▶ **YOUR GOAL**
Lines to return, exactly: from the line with "(376, 834) = (481, 590): pink" to the line with "(303, 309) = (245, 327): purple" in the entries below, both included.

•••

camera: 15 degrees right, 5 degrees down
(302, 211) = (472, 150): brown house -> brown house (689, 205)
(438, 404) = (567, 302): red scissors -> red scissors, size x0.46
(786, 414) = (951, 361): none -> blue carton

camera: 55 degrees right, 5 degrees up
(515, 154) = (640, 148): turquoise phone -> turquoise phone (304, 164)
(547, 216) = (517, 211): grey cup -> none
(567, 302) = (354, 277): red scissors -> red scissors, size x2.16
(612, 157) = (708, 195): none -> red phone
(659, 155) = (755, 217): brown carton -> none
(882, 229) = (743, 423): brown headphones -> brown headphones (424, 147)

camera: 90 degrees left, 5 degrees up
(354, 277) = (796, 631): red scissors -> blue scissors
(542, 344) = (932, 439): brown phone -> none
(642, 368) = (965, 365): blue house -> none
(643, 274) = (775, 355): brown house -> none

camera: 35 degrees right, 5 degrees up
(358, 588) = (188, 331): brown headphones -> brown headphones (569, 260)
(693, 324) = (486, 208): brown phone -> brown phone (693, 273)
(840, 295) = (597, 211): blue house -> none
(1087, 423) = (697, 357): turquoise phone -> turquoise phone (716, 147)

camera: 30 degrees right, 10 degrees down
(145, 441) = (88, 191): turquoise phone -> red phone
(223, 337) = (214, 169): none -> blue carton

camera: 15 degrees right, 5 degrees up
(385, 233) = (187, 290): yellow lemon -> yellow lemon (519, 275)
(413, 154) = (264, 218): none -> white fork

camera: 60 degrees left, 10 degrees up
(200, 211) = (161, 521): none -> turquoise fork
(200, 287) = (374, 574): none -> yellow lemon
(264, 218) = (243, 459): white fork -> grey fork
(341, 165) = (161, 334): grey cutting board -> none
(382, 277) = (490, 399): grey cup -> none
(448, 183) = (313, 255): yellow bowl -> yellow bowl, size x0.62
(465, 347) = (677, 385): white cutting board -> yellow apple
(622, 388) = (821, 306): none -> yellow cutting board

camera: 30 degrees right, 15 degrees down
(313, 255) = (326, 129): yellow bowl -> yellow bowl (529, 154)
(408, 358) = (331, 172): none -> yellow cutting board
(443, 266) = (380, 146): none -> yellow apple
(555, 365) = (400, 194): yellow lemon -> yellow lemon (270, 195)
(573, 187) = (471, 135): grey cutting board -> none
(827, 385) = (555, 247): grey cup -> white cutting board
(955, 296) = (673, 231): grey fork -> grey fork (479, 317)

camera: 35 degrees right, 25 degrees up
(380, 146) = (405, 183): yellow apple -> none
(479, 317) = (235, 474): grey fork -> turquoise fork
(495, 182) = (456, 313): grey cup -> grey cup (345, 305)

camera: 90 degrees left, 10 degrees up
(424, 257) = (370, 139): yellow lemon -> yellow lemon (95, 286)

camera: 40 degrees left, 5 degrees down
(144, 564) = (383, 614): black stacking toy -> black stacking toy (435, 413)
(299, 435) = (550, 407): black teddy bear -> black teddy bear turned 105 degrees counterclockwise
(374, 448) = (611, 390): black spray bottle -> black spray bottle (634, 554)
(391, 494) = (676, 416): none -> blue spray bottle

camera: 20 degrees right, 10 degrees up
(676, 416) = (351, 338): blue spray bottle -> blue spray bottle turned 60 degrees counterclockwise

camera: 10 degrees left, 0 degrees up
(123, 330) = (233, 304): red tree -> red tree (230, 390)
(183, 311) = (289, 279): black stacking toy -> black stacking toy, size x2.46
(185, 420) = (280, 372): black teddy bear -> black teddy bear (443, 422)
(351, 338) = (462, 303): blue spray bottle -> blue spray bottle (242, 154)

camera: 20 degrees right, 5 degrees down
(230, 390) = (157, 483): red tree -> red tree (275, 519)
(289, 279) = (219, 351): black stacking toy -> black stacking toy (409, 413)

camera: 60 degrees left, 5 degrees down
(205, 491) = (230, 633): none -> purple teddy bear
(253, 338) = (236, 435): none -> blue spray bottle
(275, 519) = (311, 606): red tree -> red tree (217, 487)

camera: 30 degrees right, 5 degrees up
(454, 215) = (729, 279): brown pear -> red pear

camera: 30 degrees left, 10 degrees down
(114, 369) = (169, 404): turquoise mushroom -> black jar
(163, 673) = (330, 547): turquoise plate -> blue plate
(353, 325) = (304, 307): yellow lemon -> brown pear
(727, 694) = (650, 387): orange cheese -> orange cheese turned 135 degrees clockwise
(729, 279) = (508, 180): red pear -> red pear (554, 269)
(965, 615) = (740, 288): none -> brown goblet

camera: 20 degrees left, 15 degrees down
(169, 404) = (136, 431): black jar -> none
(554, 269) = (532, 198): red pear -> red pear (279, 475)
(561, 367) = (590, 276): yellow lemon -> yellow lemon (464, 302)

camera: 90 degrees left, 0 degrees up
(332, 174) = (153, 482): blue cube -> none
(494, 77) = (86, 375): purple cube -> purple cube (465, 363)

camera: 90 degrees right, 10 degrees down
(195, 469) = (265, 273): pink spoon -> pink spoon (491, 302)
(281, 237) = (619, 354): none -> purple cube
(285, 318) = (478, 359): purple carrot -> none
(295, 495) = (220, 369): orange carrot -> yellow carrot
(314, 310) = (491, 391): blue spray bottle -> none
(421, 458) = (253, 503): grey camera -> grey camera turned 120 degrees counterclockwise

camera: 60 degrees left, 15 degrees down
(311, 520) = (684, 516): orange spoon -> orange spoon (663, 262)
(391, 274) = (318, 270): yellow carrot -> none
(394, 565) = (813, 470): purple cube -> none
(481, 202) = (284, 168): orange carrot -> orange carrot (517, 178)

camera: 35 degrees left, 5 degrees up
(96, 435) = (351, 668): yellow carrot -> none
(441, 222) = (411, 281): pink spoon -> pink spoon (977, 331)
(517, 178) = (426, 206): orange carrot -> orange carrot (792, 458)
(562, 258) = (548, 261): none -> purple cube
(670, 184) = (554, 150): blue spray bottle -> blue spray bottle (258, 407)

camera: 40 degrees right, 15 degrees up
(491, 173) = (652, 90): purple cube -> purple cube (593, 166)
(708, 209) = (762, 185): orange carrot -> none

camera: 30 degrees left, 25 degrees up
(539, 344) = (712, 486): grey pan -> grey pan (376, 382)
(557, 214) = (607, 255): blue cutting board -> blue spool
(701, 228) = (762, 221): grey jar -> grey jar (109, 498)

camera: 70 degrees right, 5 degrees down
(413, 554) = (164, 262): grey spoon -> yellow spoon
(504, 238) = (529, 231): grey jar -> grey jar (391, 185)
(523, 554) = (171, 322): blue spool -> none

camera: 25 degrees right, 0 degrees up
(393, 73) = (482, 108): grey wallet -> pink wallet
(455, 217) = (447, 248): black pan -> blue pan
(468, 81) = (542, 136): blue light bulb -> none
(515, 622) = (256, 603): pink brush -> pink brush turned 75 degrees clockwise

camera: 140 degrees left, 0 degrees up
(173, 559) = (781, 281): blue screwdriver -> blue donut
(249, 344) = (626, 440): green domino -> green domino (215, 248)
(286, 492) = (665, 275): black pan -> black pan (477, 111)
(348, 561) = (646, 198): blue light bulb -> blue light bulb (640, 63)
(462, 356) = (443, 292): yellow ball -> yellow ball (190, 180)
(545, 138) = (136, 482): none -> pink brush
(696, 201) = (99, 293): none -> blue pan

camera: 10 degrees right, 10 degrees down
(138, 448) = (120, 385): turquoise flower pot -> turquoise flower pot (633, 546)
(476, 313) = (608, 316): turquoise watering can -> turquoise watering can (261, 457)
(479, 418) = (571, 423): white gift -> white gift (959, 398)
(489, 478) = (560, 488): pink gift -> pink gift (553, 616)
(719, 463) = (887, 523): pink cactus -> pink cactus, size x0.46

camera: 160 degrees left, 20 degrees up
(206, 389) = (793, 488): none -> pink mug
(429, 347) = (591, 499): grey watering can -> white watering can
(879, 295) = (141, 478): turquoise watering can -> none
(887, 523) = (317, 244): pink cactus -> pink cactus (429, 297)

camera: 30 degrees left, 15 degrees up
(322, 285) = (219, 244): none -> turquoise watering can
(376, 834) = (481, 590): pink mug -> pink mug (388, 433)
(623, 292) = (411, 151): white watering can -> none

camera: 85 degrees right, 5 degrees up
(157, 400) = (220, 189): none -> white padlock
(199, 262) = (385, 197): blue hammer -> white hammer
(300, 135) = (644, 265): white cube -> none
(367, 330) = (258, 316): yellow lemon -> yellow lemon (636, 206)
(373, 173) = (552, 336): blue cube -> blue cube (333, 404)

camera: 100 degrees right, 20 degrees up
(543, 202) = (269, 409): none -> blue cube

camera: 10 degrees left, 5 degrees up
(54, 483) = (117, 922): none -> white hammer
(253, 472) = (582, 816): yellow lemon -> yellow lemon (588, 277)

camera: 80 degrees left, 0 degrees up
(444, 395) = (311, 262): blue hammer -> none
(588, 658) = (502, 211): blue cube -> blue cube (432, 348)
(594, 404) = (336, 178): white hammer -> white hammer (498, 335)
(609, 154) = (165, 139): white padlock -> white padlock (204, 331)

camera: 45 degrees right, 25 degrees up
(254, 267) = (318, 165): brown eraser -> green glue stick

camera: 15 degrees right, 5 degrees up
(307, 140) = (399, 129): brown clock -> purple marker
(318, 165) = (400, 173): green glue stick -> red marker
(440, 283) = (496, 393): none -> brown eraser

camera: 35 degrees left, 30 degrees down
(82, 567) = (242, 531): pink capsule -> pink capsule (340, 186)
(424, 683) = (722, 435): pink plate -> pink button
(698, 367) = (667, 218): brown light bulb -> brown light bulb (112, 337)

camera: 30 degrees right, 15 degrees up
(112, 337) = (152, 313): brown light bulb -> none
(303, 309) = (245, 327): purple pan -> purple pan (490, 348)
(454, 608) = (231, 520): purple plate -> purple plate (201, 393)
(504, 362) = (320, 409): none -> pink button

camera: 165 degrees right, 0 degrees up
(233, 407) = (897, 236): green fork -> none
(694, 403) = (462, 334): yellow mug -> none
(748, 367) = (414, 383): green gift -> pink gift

•••

▶ **WRITTEN REPLY**
(376, 834) = (481, 590): pink mug -> pink mug (388, 433)
(623, 292) = (411, 151): white watering can -> none

camera: 85 degrees right, 5 degrees up
(157, 400) = (220, 189): none -> white padlock
(199, 262) = (385, 197): blue hammer -> white hammer
(300, 135) = (644, 265): white cube -> none
(367, 330) = (258, 316): yellow lemon -> yellow lemon (636, 206)
(373, 173) = (552, 336): blue cube -> blue cube (333, 404)

camera: 100 degrees right, 20 degrees up
(543, 202) = (269, 409): none -> blue cube

camera: 10 degrees left, 5 degrees up
(54, 483) = (117, 922): none -> white hammer
(253, 472) = (582, 816): yellow lemon -> yellow lemon (588, 277)

camera: 80 degrees left, 0 degrees up
(444, 395) = (311, 262): blue hammer -> none
(588, 658) = (502, 211): blue cube -> blue cube (432, 348)
(594, 404) = (336, 178): white hammer -> white hammer (498, 335)
(609, 154) = (165, 139): white padlock -> white padlock (204, 331)

camera: 45 degrees right, 25 degrees up
(254, 267) = (318, 165): brown eraser -> green glue stick

camera: 15 degrees right, 5 degrees up
(307, 140) = (399, 129): brown clock -> purple marker
(318, 165) = (400, 173): green glue stick -> red marker
(440, 283) = (496, 393): none -> brown eraser

camera: 35 degrees left, 30 degrees down
(82, 567) = (242, 531): pink capsule -> pink capsule (340, 186)
(424, 683) = (722, 435): pink plate -> pink button
(698, 367) = (667, 218): brown light bulb -> brown light bulb (112, 337)

camera: 30 degrees right, 15 degrees up
(112, 337) = (152, 313): brown light bulb -> none
(303, 309) = (245, 327): purple pan -> purple pan (490, 348)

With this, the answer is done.